[Start Records provided]

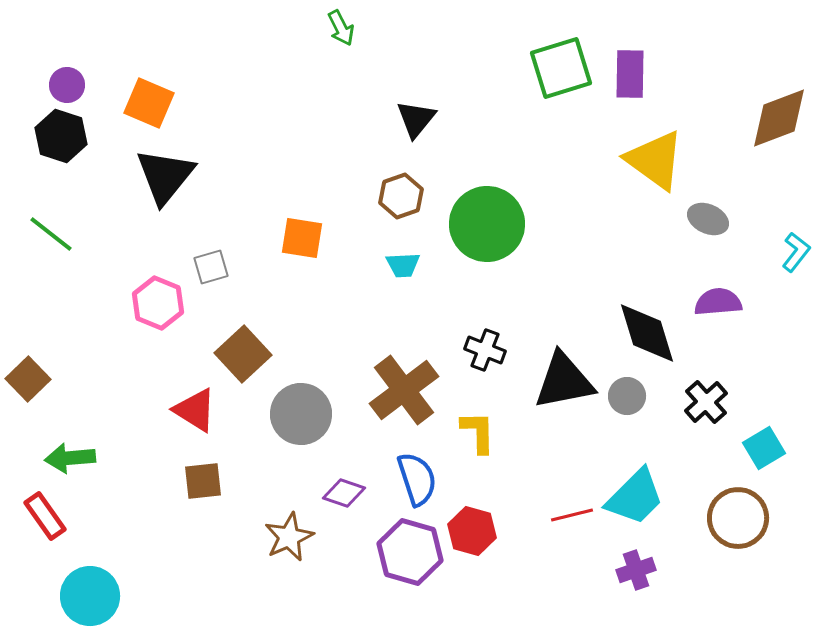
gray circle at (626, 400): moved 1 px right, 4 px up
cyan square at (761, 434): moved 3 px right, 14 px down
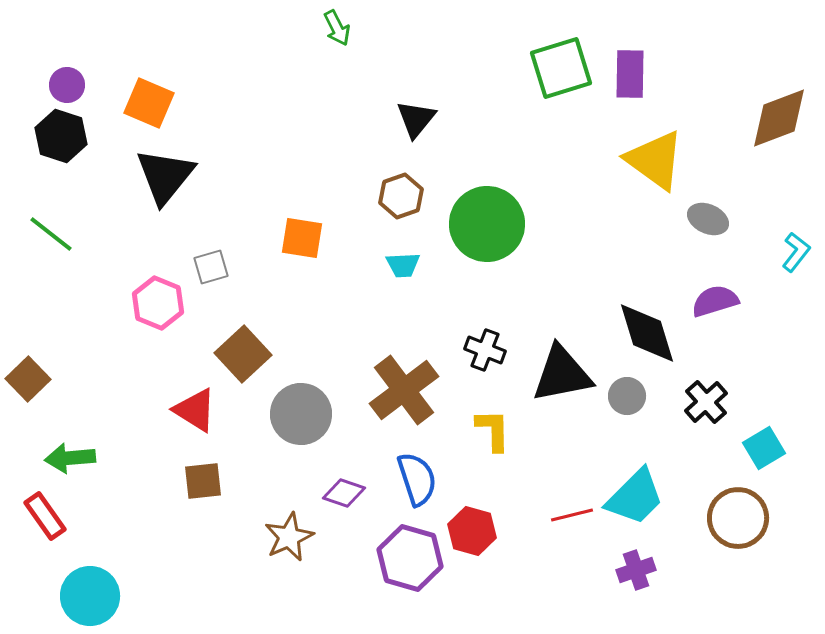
green arrow at (341, 28): moved 4 px left
purple semicircle at (718, 302): moved 3 px left, 1 px up; rotated 12 degrees counterclockwise
black triangle at (564, 381): moved 2 px left, 7 px up
yellow L-shape at (478, 432): moved 15 px right, 2 px up
purple hexagon at (410, 552): moved 6 px down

[End Records provided]

### What you should do
Rewrite the lines of the material with every "px" swapped for "pixels", keeping everything else unchanged, and leave the pictures out.

### Final answer
gray circle at (626, 400): moved 1 pixels right, 4 pixels up
cyan square at (761, 434): moved 3 pixels right, 14 pixels down
green arrow at (341, 28): moved 4 pixels left
purple semicircle at (718, 302): moved 3 pixels left, 1 pixels up; rotated 12 degrees counterclockwise
black triangle at (564, 381): moved 2 pixels left, 7 pixels up
yellow L-shape at (478, 432): moved 15 pixels right, 2 pixels up
purple hexagon at (410, 552): moved 6 pixels down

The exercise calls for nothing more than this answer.